◆ **Exercise**: Within the data below, count every line that includes "none" and report the total alone.

◆ **Collected material**:
——
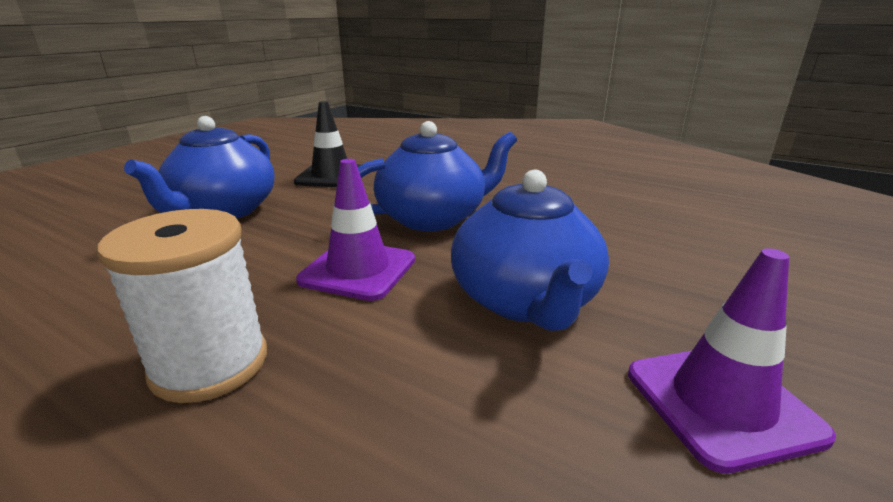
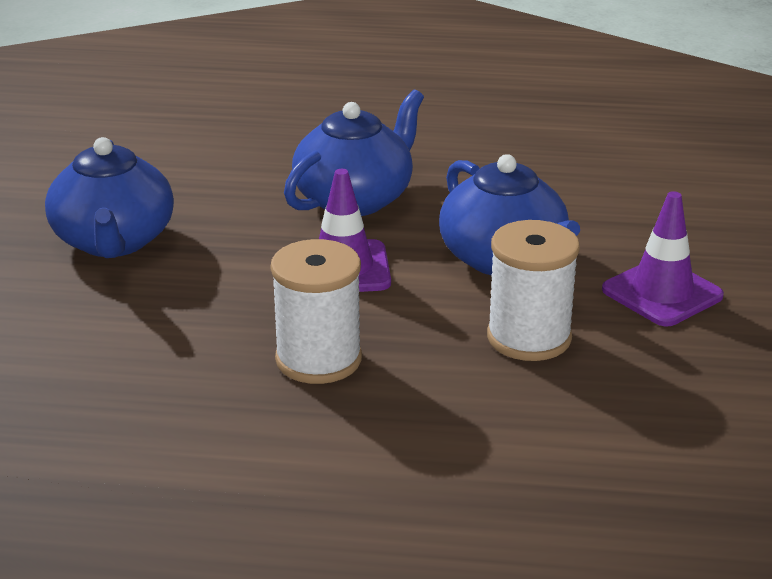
camera: 25 degrees left, 5 degrees up
(331, 176) = (172, 166): black traffic cone -> none
(480, 418) = (529, 338): none -> white spool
——
◆ **Solution for this problem**: 2